■ **Task instructions**
The answer must be an exact copy of the lines from the one with "L4: 1mH (N6, N13) -> none" through the final line of the records below, with no pictures.

■ **Data under study**
────────────────
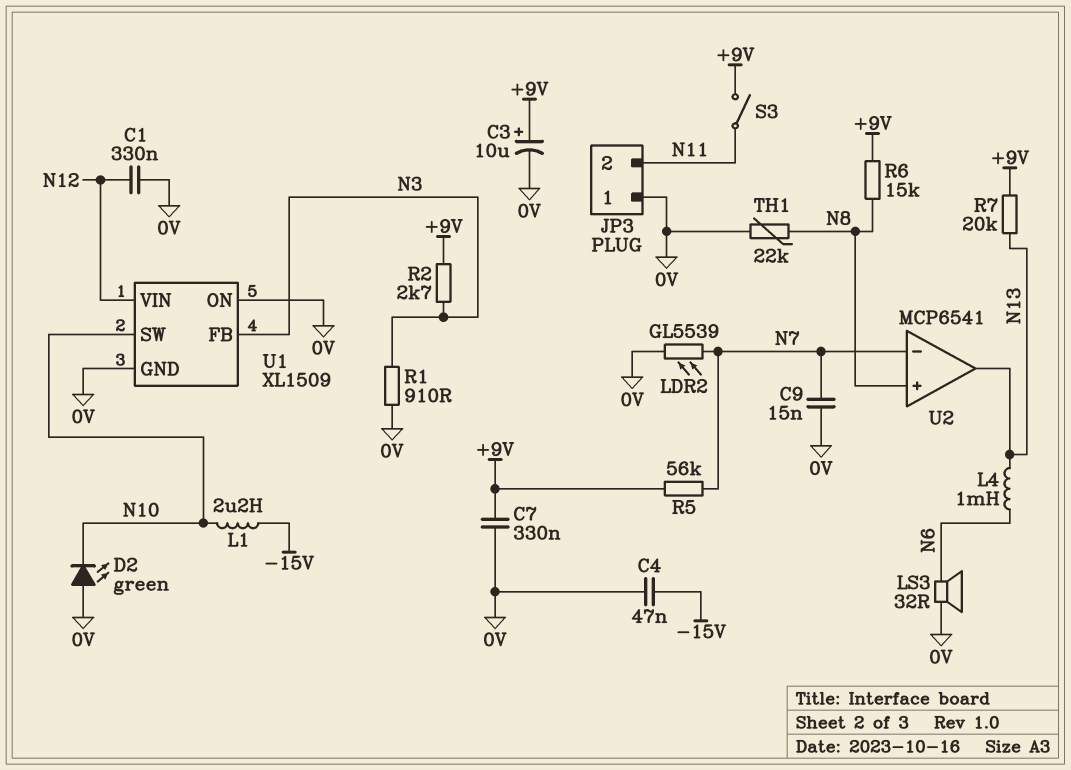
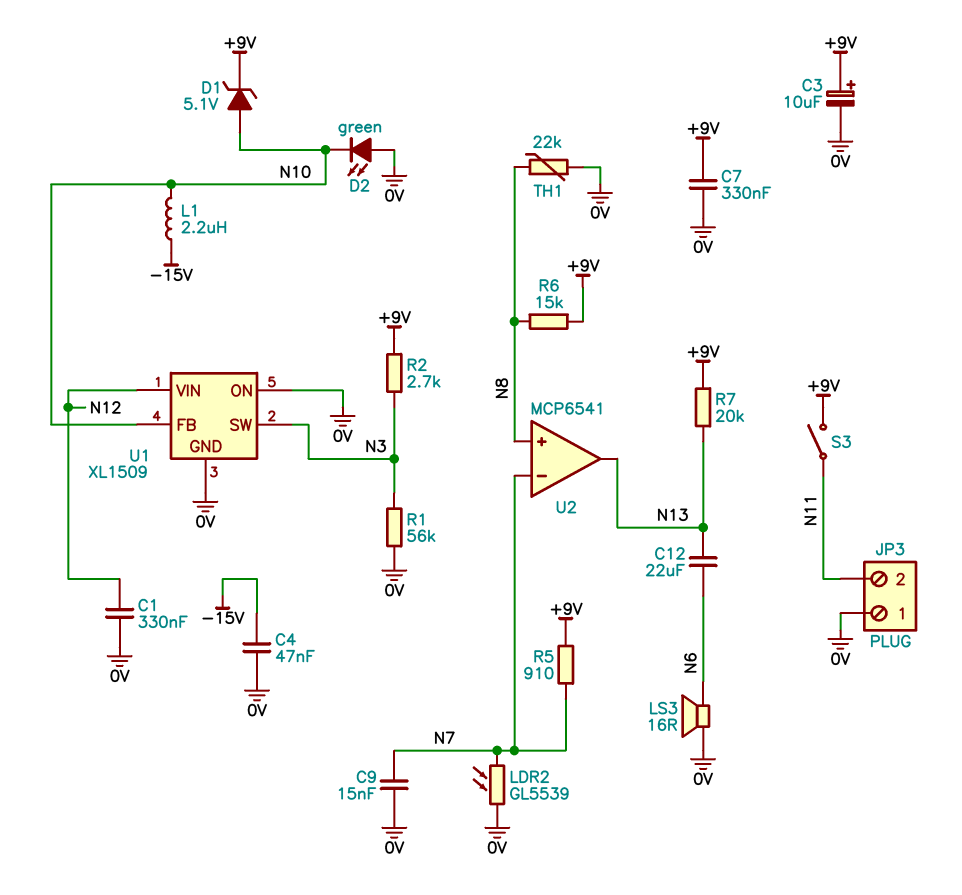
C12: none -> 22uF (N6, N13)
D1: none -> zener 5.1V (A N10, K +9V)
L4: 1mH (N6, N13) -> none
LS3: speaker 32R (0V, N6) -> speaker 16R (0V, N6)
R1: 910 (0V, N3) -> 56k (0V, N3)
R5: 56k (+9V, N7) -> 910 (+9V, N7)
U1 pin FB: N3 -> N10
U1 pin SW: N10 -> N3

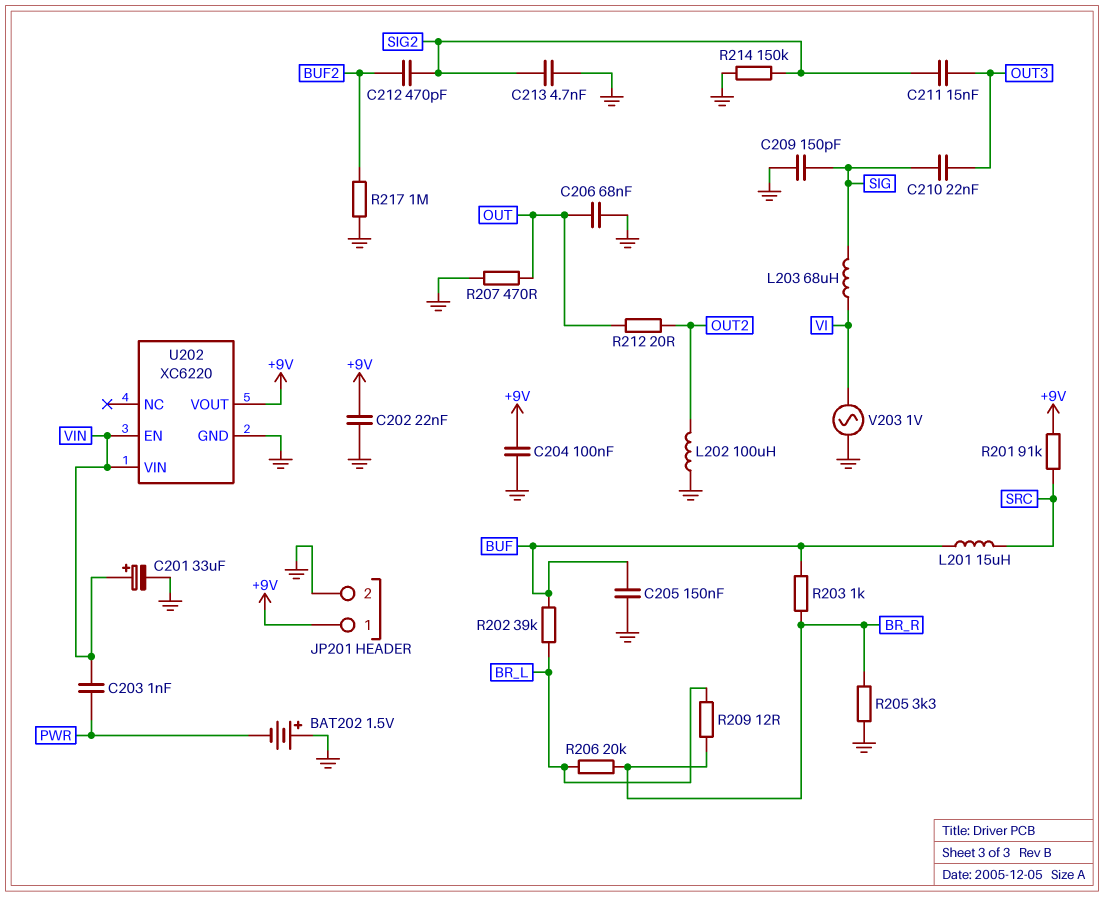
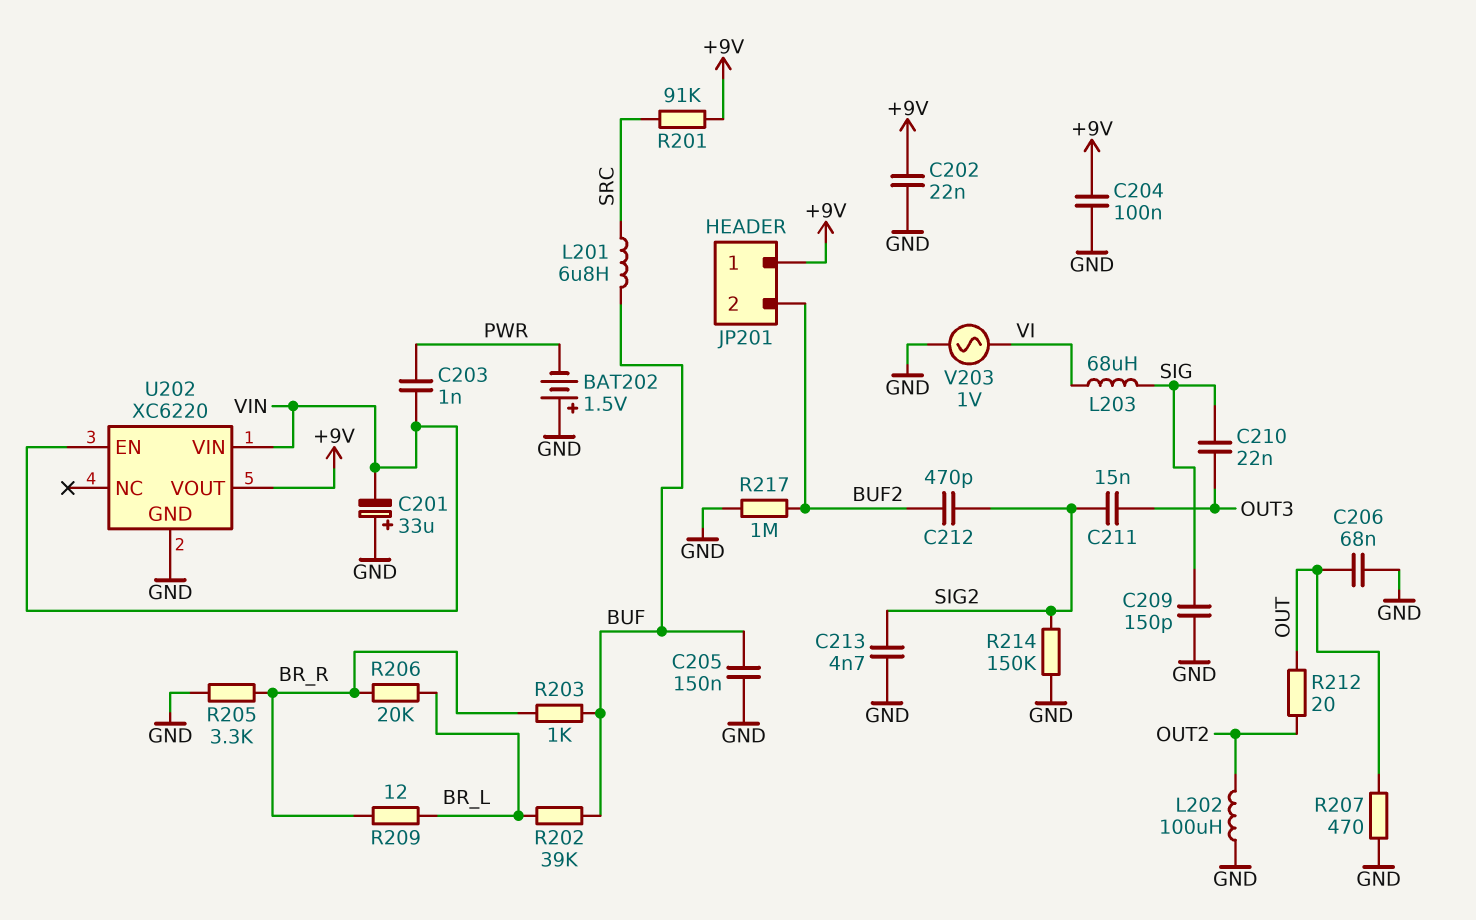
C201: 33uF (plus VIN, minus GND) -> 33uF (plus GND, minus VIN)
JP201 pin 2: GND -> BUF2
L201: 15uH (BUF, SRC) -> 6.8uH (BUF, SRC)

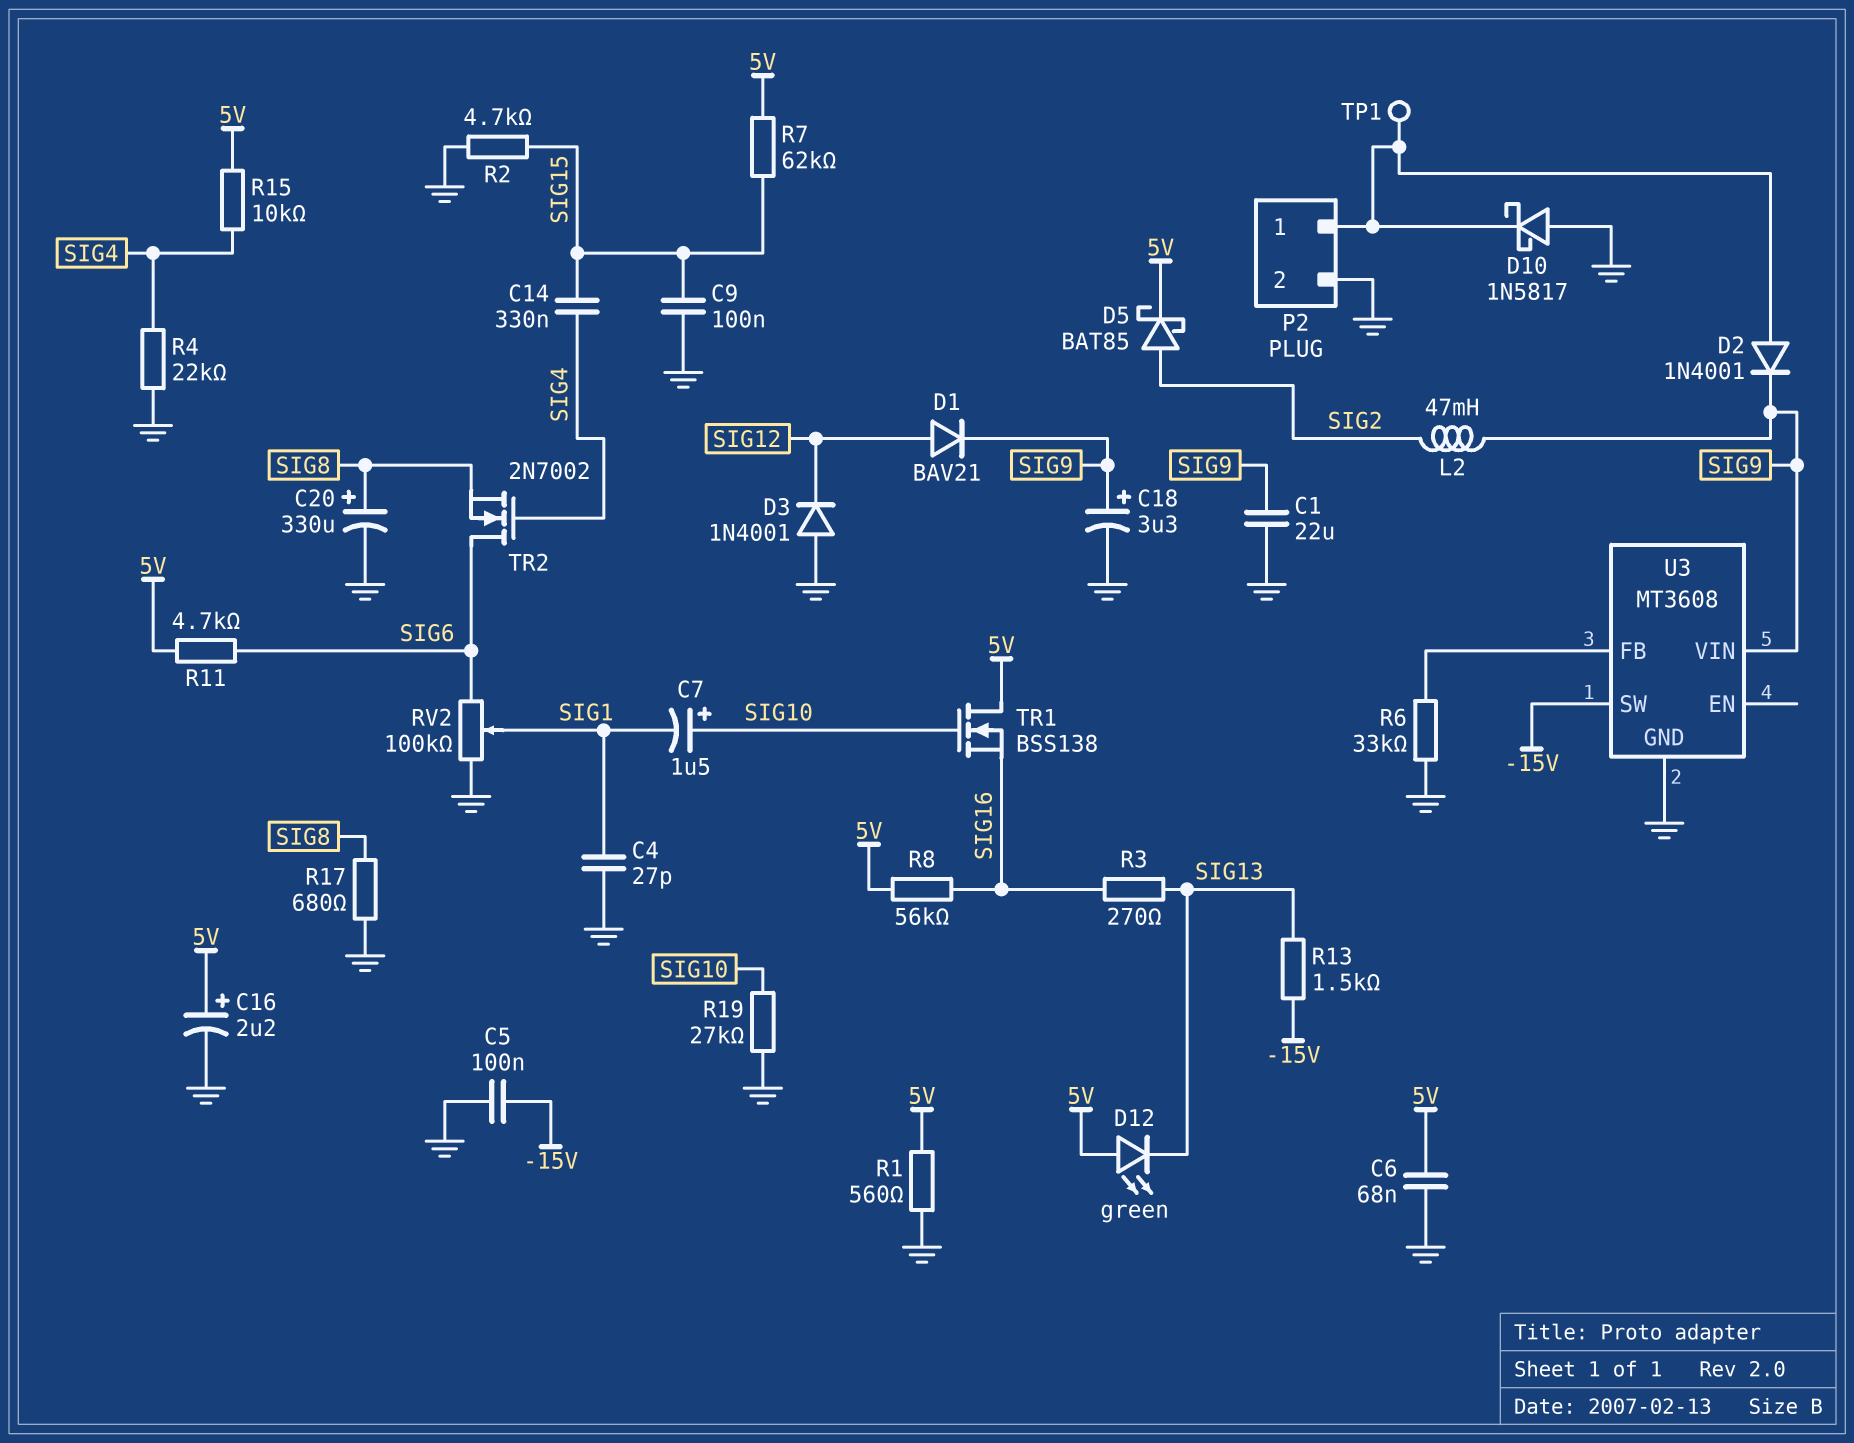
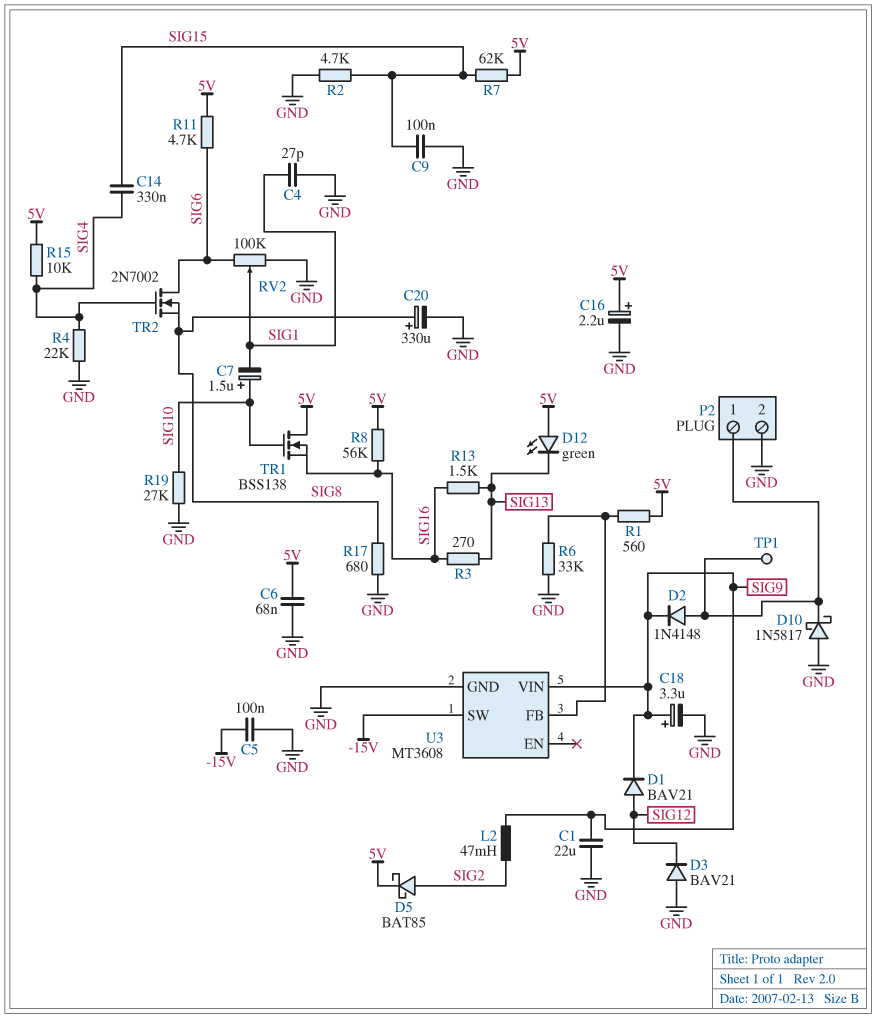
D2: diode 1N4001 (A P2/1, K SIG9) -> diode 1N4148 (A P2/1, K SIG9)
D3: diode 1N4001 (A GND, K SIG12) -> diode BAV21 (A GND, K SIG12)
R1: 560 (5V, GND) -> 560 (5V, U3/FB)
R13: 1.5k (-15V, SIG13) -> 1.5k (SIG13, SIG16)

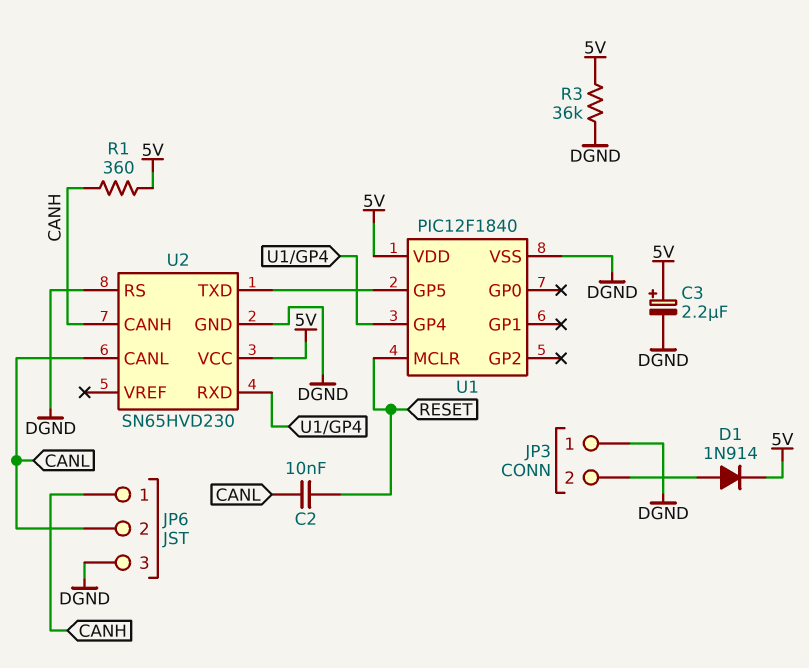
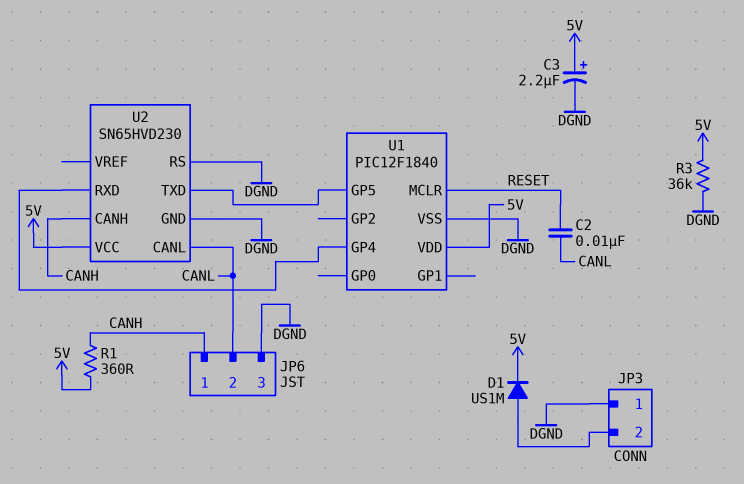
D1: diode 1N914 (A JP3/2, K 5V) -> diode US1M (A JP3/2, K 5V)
────────────────
■ **Response**
L4: 1mH (N6, N13) -> none
LS3: speaker 32R (0V, N6) -> speaker 16R (0V, N6)
R1: 910 (0V, N3) -> 56k (0V, N3)
R5: 56k (+9V, N7) -> 910 (+9V, N7)
U1 pin FB: N3 -> N10
U1 pin SW: N10 -> N3

C201: 33uF (plus VIN, minus GND) -> 33uF (plus GND, minus VIN)
JP201 pin 2: GND -> BUF2
L201: 15uH (BUF, SRC) -> 6.8uH (BUF, SRC)

D2: diode 1N4001 (A P2/1, K SIG9) -> diode 1N4148 (A P2/1, K SIG9)
D3: diode 1N4001 (A GND, K SIG12) -> diode BAV21 (A GND, K SIG12)
R1: 560 (5V, GND) -> 560 (5V, U3/FB)
R13: 1.5k (-15V, SIG13) -> 1.5k (SIG13, SIG16)

D1: diode 1N914 (A JP3/2, K 5V) -> diode US1M (A JP3/2, K 5V)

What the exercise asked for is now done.